One range is to be output from the listing below, exactly as written: the line with "U1 pin PB1: N2 -> N14" to the line with "C6: 150nF (0V, U2/RB4) -> none", both kept.

*Data for analysis*
☆ ☆ ☆ ☆

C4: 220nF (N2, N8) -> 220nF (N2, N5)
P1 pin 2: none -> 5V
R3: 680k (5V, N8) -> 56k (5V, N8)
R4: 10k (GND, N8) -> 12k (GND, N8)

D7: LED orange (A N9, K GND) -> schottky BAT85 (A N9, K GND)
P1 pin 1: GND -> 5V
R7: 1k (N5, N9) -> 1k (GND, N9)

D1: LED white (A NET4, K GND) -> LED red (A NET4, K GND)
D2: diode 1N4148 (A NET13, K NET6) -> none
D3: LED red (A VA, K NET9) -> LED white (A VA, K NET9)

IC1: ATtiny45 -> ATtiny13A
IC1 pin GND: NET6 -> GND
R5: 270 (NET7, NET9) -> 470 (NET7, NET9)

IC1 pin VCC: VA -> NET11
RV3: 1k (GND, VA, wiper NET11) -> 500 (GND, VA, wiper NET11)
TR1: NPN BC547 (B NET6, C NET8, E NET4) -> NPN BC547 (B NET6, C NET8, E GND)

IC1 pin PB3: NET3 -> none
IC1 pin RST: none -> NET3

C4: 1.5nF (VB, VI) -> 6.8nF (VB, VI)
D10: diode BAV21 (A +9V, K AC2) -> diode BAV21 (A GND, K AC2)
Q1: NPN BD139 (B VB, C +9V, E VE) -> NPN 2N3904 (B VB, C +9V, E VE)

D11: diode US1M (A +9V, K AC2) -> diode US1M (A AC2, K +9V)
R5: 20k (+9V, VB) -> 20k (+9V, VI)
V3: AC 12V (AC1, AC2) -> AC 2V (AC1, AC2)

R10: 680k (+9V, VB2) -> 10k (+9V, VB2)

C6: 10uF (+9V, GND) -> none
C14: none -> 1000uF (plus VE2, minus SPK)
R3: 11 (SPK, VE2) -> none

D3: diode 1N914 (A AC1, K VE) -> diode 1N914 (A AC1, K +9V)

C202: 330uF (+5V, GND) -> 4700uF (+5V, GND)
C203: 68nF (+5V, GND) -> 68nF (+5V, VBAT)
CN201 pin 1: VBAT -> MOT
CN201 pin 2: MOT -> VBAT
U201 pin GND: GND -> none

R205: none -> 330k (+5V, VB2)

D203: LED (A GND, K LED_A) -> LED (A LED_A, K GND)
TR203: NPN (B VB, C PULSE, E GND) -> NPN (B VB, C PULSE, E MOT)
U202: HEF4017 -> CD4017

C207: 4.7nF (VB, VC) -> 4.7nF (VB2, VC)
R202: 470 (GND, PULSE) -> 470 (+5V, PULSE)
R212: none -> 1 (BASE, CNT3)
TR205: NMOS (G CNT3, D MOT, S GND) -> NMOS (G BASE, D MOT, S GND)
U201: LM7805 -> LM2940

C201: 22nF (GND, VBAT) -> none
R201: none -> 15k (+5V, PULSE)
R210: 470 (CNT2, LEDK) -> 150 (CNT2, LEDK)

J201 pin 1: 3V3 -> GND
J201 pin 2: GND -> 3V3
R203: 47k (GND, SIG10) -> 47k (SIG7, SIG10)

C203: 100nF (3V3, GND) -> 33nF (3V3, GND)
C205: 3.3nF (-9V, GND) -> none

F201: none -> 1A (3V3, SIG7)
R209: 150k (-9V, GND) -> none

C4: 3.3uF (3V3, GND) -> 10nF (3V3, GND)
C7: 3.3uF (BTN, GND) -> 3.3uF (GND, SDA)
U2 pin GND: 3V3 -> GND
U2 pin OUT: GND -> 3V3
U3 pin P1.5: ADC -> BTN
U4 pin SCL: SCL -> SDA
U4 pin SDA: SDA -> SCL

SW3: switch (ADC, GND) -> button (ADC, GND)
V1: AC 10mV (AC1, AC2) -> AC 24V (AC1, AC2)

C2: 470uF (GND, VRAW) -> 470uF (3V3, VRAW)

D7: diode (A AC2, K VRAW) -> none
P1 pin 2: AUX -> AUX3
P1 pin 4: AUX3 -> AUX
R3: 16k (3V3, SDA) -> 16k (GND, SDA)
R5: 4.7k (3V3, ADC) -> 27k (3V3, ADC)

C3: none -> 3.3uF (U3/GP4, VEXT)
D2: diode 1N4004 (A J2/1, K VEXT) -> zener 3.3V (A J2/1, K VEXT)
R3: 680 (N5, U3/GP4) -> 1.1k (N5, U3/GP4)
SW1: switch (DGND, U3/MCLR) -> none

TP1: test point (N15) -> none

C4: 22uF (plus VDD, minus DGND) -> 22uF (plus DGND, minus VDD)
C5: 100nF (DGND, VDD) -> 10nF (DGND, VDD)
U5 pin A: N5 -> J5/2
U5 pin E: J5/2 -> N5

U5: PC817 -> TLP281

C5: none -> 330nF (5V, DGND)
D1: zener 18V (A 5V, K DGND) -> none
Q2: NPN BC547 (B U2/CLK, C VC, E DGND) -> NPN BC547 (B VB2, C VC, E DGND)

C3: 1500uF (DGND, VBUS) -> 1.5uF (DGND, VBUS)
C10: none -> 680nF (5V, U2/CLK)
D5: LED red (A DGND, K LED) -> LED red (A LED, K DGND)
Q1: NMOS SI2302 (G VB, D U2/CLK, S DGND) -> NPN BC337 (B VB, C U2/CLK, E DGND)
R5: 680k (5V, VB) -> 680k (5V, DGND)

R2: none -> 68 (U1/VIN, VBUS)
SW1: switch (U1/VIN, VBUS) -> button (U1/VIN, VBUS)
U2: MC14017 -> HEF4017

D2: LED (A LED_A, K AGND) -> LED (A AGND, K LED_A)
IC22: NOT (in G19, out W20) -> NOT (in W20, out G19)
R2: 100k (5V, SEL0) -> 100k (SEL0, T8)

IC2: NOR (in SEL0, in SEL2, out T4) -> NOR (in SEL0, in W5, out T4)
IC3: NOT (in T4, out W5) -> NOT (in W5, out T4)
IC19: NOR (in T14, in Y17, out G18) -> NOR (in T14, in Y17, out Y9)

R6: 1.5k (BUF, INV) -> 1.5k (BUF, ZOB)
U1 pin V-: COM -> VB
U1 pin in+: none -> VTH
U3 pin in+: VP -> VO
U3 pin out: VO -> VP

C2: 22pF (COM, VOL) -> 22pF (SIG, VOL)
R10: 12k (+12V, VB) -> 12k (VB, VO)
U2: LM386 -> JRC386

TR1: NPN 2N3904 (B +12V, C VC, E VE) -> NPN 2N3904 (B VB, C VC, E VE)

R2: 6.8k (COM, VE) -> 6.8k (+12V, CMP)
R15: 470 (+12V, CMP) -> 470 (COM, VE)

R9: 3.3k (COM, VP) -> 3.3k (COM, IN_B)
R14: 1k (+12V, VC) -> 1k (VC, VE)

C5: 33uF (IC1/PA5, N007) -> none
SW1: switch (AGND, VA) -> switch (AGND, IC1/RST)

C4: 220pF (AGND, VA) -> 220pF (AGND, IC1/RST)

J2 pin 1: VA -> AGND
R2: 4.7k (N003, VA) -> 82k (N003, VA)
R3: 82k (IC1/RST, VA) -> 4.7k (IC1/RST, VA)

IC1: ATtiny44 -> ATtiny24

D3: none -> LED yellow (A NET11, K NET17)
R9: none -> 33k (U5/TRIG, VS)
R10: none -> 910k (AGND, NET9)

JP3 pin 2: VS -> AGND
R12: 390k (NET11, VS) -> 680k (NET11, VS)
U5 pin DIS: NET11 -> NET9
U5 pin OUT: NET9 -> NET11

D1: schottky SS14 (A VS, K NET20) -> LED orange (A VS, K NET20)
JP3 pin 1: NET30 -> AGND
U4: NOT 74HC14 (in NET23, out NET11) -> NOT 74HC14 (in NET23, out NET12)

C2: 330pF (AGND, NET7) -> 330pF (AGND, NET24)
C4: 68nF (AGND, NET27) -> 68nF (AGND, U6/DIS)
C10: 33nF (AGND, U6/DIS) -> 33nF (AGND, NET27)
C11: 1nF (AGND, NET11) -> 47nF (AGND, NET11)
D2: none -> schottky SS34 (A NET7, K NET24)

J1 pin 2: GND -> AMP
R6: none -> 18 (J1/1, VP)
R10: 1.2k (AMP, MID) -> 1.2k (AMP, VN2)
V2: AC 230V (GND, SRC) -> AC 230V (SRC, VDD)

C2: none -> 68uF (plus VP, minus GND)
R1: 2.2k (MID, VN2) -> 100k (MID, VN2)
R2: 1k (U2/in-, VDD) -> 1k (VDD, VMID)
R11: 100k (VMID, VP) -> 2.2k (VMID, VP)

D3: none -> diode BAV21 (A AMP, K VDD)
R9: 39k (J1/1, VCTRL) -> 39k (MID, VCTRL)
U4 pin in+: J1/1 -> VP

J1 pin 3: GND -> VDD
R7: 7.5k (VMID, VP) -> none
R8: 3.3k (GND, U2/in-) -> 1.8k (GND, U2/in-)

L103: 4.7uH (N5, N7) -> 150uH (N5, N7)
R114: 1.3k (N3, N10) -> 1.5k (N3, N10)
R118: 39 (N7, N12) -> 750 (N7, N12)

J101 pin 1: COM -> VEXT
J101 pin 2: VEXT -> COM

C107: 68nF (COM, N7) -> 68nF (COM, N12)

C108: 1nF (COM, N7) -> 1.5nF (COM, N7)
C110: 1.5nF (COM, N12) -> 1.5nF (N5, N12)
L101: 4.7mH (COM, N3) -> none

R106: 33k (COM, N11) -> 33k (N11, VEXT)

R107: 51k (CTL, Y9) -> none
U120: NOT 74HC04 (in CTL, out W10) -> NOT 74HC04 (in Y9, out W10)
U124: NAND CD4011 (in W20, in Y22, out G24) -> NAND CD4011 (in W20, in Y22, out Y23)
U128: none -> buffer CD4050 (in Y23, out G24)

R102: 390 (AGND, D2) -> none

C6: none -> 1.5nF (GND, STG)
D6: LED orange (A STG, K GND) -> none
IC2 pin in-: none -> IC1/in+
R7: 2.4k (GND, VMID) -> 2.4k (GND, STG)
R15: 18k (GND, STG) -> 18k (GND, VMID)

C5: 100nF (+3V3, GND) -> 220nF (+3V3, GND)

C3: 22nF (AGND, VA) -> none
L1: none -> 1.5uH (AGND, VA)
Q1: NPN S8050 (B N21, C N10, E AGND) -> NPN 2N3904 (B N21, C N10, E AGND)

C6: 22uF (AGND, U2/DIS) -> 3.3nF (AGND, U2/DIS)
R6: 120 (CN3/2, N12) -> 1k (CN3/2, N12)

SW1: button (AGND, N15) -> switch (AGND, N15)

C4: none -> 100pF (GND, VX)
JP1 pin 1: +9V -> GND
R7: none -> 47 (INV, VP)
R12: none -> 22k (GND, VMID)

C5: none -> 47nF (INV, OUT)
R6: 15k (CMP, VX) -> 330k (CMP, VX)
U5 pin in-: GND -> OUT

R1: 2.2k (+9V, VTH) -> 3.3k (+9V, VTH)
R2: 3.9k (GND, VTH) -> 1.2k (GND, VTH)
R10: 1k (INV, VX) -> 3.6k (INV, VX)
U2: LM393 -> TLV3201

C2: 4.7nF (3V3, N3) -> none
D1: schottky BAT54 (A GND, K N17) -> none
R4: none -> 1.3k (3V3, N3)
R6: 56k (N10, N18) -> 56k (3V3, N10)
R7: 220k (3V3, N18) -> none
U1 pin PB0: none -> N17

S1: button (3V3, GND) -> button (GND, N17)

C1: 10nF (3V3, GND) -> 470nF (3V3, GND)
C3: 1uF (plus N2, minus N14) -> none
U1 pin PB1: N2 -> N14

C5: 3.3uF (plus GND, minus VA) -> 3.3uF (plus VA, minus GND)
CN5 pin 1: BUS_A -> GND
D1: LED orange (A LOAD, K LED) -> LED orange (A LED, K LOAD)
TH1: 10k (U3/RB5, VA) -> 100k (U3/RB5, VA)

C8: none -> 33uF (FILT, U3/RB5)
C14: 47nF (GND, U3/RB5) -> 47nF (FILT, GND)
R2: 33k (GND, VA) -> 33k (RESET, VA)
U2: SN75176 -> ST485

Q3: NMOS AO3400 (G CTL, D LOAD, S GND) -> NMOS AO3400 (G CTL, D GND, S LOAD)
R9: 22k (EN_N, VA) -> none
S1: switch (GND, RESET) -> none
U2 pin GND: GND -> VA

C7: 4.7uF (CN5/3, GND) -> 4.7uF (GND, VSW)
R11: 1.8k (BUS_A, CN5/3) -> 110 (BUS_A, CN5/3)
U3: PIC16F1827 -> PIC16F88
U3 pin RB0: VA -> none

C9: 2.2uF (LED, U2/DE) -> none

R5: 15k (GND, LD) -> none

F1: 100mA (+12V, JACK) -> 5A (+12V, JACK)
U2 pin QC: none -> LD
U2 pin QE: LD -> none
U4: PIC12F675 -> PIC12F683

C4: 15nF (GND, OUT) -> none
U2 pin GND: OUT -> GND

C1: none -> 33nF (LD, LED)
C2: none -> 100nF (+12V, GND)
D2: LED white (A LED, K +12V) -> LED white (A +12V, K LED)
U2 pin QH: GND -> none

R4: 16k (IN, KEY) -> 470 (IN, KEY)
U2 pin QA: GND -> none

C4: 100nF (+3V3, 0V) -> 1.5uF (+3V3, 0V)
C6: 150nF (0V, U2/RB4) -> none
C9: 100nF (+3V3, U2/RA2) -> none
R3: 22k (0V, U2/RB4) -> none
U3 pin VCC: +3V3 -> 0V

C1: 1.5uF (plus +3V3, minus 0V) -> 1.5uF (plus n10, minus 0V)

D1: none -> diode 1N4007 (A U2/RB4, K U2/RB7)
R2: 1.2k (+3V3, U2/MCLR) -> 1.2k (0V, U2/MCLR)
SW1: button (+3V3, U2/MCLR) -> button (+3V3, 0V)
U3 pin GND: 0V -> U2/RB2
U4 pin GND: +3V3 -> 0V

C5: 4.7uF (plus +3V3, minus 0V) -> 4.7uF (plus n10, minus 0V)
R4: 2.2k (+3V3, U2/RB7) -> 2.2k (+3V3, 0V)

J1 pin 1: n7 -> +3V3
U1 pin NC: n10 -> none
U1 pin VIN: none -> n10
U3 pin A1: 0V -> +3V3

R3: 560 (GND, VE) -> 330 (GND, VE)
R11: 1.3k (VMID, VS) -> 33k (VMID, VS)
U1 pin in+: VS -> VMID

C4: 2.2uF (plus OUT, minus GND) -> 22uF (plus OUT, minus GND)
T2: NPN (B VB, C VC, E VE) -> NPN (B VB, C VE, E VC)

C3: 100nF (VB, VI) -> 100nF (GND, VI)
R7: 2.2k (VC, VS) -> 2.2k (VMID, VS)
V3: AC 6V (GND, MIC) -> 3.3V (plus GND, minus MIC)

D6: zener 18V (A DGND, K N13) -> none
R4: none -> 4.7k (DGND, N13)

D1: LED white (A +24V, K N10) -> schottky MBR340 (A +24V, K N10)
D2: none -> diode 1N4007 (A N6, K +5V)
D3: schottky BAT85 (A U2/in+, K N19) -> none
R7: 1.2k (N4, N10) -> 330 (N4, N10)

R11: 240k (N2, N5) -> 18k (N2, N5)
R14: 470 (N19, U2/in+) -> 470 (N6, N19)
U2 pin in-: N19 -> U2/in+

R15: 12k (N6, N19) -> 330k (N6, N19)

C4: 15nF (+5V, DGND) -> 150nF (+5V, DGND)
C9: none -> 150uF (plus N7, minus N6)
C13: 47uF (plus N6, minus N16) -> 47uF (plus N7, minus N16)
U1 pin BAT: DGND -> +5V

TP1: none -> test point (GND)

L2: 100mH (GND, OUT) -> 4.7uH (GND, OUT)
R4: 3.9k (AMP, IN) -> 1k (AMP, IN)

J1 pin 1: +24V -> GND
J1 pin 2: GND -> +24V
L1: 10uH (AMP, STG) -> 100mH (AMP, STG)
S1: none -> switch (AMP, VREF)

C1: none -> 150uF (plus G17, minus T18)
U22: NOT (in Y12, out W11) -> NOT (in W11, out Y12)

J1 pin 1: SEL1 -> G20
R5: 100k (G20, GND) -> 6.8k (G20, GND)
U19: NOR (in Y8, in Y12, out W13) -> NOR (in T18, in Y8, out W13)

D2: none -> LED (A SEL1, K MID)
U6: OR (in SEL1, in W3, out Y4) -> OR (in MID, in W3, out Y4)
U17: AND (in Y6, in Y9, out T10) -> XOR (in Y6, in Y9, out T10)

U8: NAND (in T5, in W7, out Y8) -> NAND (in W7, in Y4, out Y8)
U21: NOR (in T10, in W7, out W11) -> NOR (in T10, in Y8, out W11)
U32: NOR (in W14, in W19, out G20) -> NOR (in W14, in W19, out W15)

☆ ☆ ☆ ☆

*Solved problem*
U1 pin PB1: N2 -> N14

C5: 3.3uF (plus GND, minus VA) -> 3.3uF (plus VA, minus GND)
CN5 pin 1: BUS_A -> GND
D1: LED orange (A LOAD, K LED) -> LED orange (A LED, K LOAD)
TH1: 10k (U3/RB5, VA) -> 100k (U3/RB5, VA)

C8: none -> 33uF (FILT, U3/RB5)
C14: 47nF (GND, U3/RB5) -> 47nF (FILT, GND)
R2: 33k (GND, VA) -> 33k (RESET, VA)
U2: SN75176 -> ST485

Q3: NMOS AO3400 (G CTL, D LOAD, S GND) -> NMOS AO3400 (G CTL, D GND, S LOAD)
R9: 22k (EN_N, VA) -> none
S1: switch (GND, RESET) -> none
U2 pin GND: GND -> VA

C7: 4.7uF (CN5/3, GND) -> 4.7uF (GND, VSW)
R11: 1.8k (BUS_A, CN5/3) -> 110 (BUS_A, CN5/3)
U3: PIC16F1827 -> PIC16F88
U3 pin RB0: VA -> none

C9: 2.2uF (LED, U2/DE) -> none

R5: 15k (GND, LD) -> none

F1: 100mA (+12V, JACK) -> 5A (+12V, JACK)
U2 pin QC: none -> LD
U2 pin QE: LD -> none
U4: PIC12F675 -> PIC12F683

C4: 15nF (GND, OUT) -> none
U2 pin GND: OUT -> GND

C1: none -> 33nF (LD, LED)
C2: none -> 100nF (+12V, GND)
D2: LED white (A LED, K +12V) -> LED white (A +12V, K LED)
U2 pin QH: GND -> none

R4: 16k (IN, KEY) -> 470 (IN, KEY)
U2 pin QA: GND -> none

C4: 100nF (+3V3, 0V) -> 1.5uF (+3V3, 0V)
C6: 150nF (0V, U2/RB4) -> none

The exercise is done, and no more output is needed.